* _Work item_
Having found the line containing "(425, 206) = (519, 302): yellow" in the data below, reproduce that line and each one after it to the end, exactly, and include nothing else.

[[ Provided material, beginning ]]

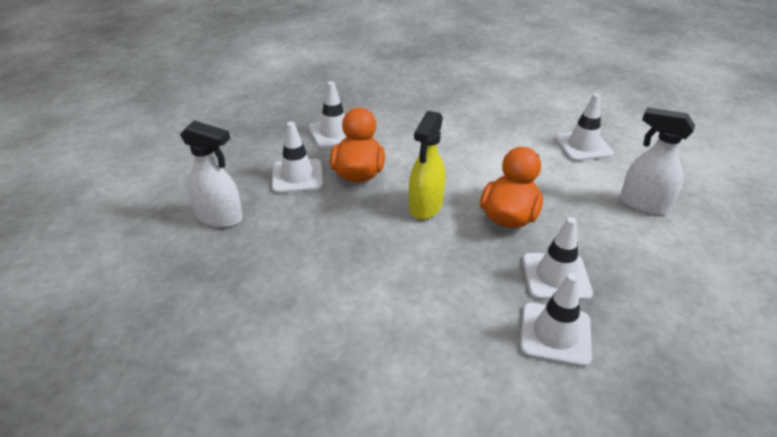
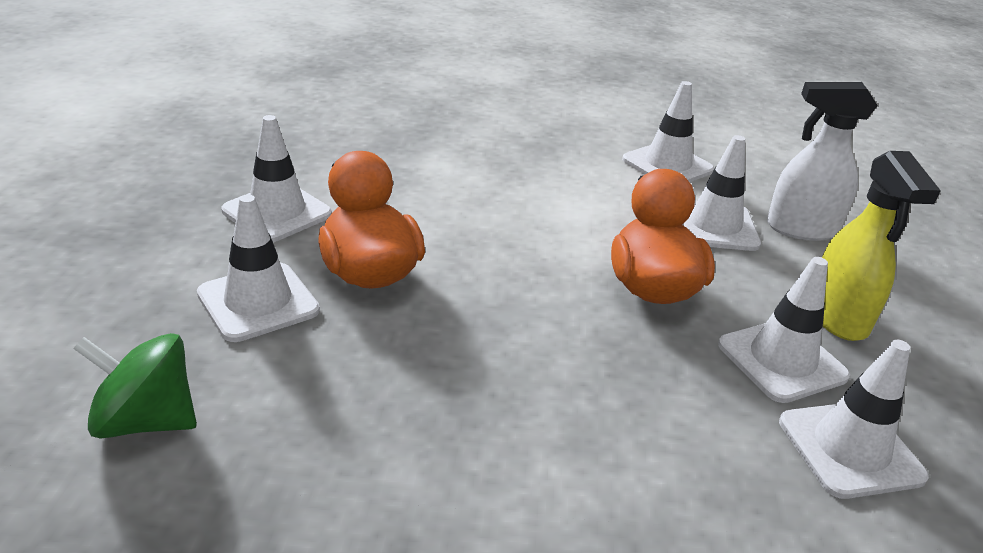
camera: 30 degrees left, 5 degrees down
(220, 217) = (146, 420): white spray bottle -> green spinning top
(425, 206) = (519, 302): yellow spray bottle -> yellow spray bottle (837, 317)
(582, 190) = (714, 226): none -> white traffic cone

[[ Provided material, end ]]

* _Response area_
(425, 206) = (519, 302): yellow spray bottle -> yellow spray bottle (837, 317)
(582, 190) = (714, 226): none -> white traffic cone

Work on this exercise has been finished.